__Exercise goal__. In the records below, find the line that contains "IR3 pin GND: GND -> 5V" and the line that contains "PIR pin VCC: 3V3 -> none". Set down exactly those lines and every line between them, and nothing more.

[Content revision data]
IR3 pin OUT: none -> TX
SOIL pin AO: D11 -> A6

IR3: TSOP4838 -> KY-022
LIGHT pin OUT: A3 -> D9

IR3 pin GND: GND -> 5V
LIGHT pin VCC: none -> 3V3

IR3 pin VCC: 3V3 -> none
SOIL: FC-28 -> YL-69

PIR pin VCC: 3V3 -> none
* * *
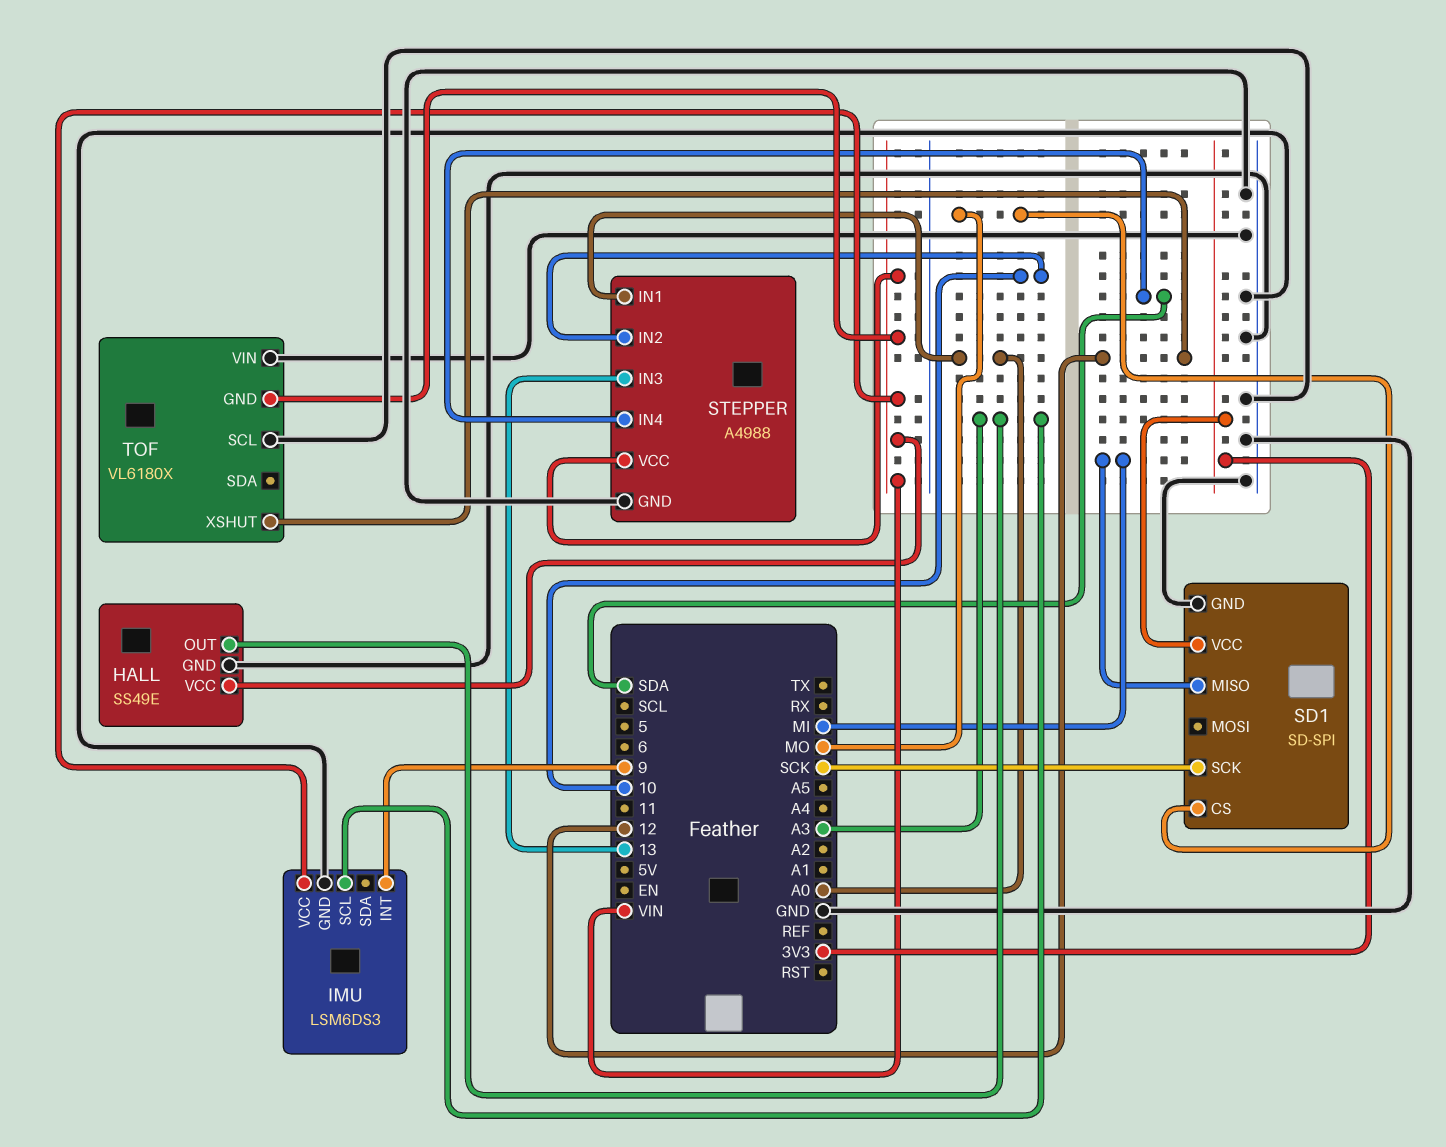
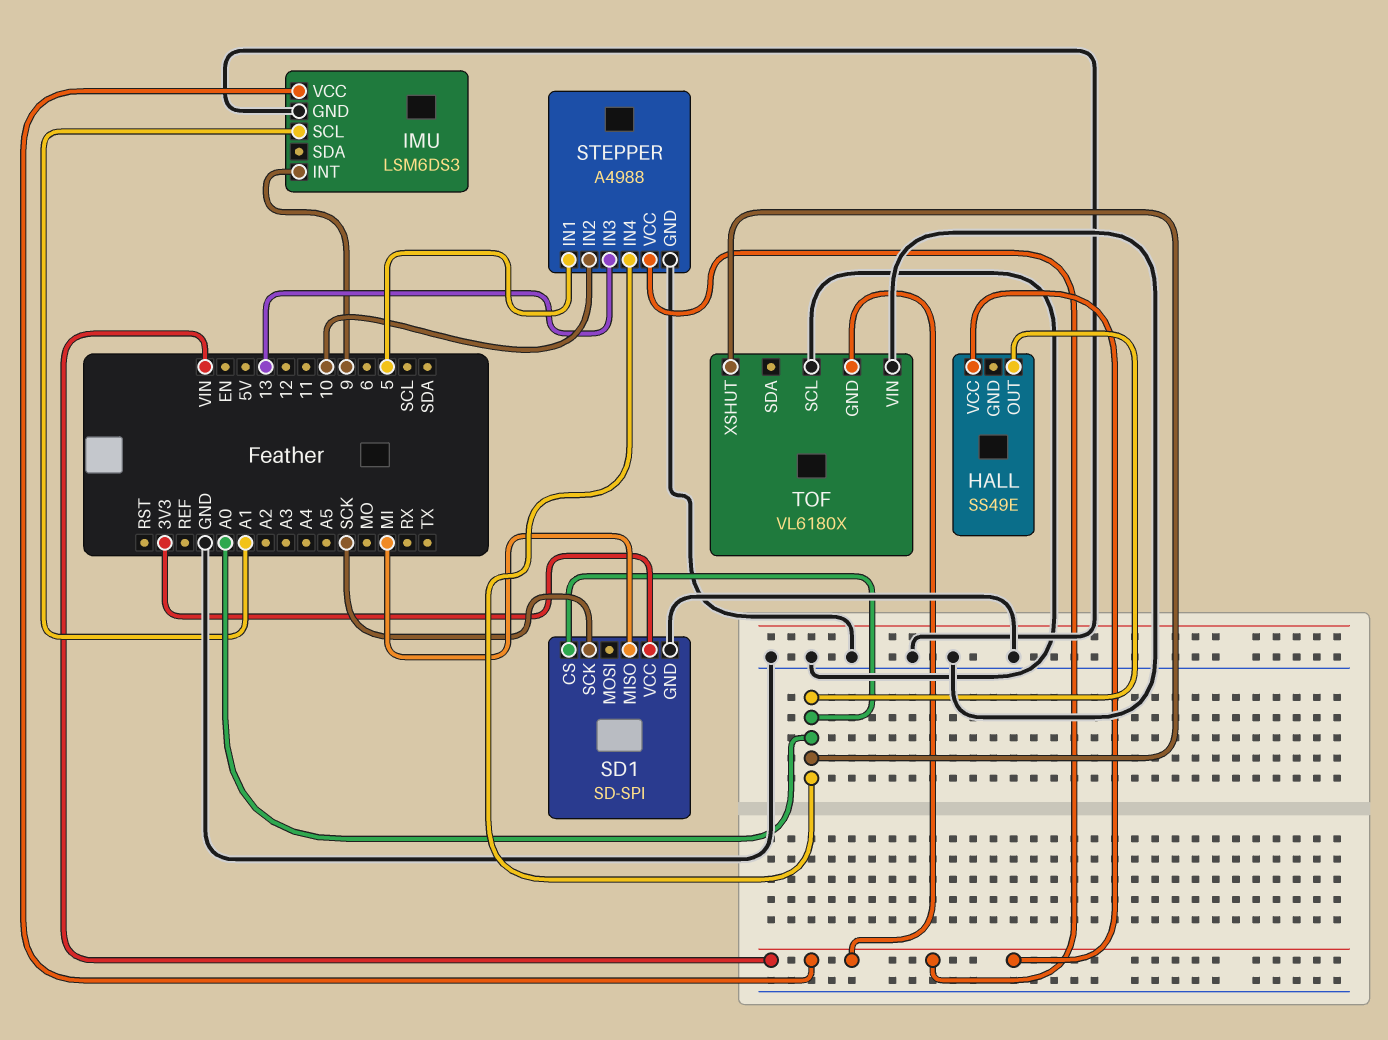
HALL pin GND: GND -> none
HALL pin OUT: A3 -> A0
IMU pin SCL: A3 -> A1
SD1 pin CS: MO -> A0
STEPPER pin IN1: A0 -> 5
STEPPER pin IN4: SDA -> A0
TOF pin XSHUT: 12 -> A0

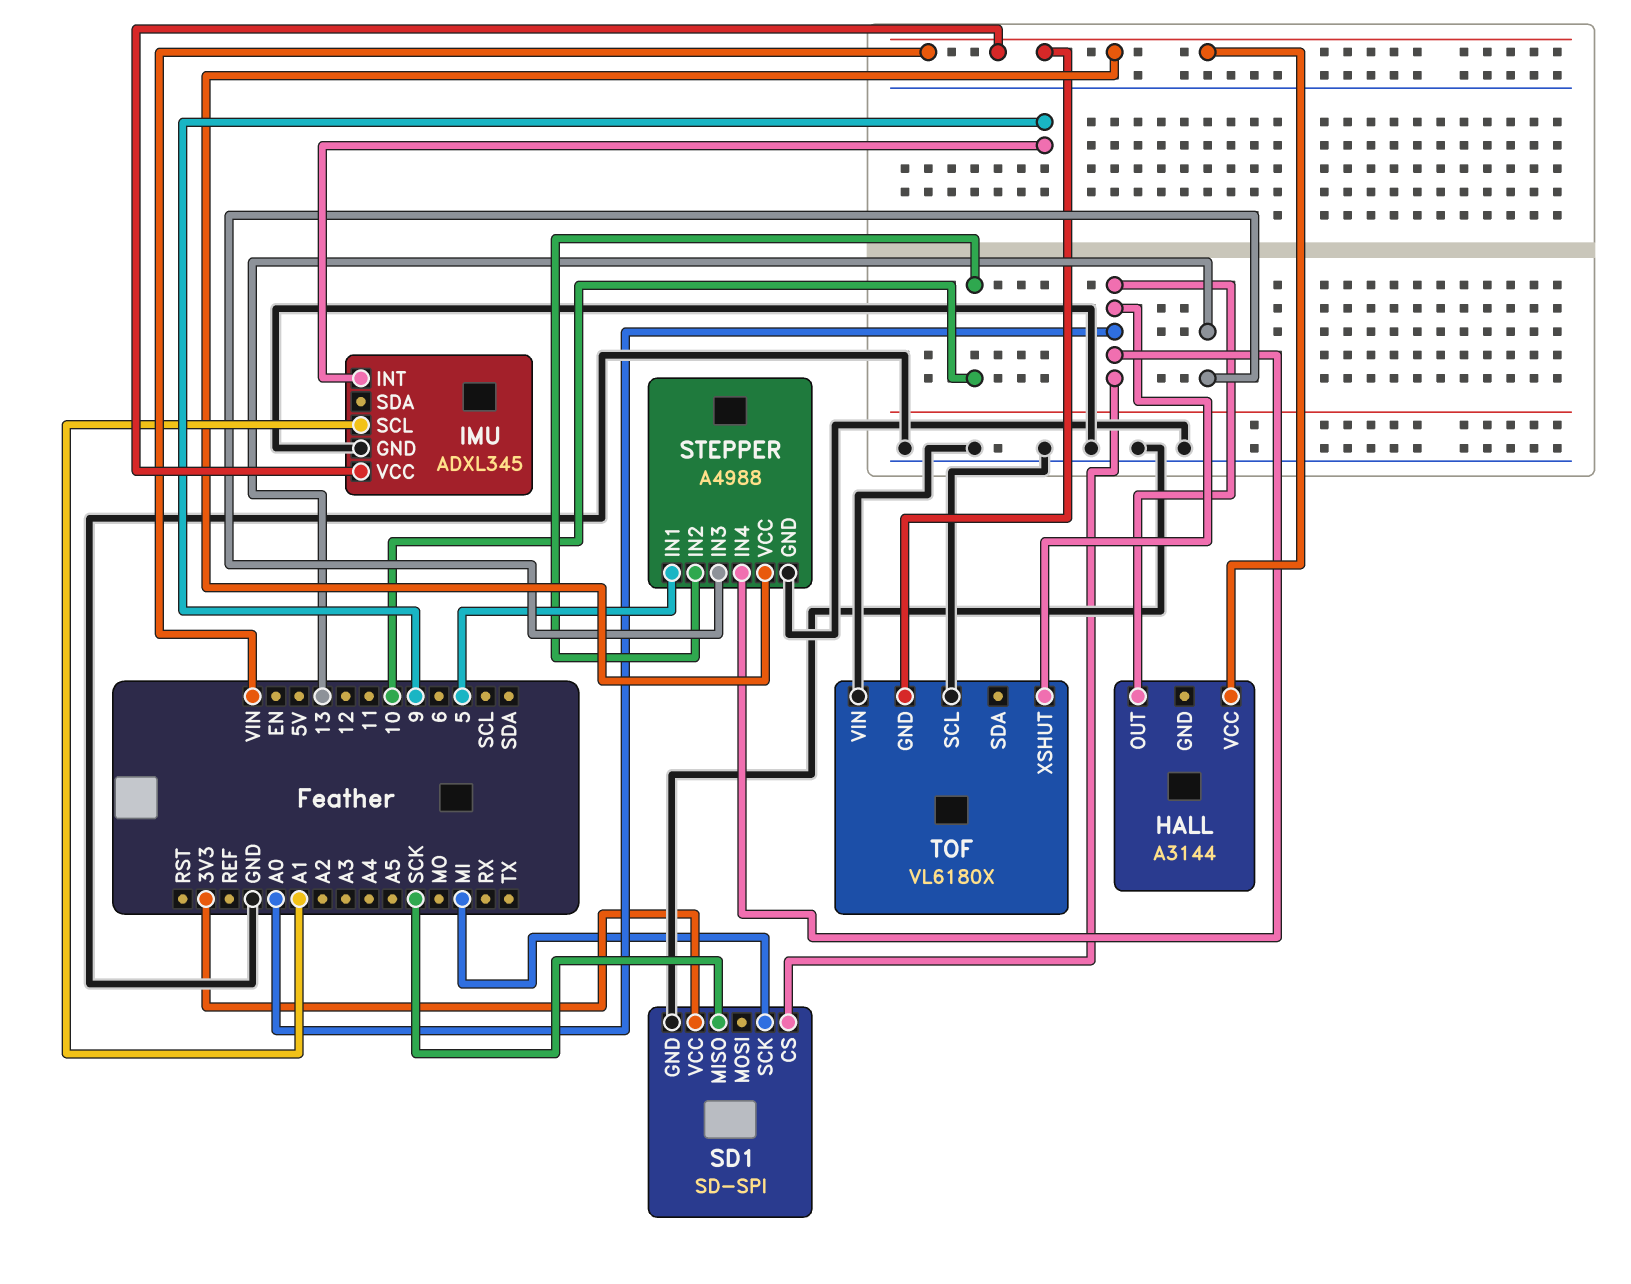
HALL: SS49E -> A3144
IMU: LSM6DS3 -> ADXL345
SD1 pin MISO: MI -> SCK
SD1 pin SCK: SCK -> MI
...
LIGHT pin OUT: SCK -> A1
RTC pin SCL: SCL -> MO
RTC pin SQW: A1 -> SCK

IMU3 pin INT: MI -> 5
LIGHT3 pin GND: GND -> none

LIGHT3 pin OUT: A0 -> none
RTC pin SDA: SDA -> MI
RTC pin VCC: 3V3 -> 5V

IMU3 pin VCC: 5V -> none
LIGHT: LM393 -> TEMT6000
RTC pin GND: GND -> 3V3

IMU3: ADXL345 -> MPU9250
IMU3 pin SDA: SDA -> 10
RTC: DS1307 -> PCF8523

__Answer below__.
IR3 pin GND: GND -> 5V
LIGHT pin VCC: none -> 3V3

IR3 pin VCC: 3V3 -> none
SOIL: FC-28 -> YL-69

PIR pin VCC: 3V3 -> none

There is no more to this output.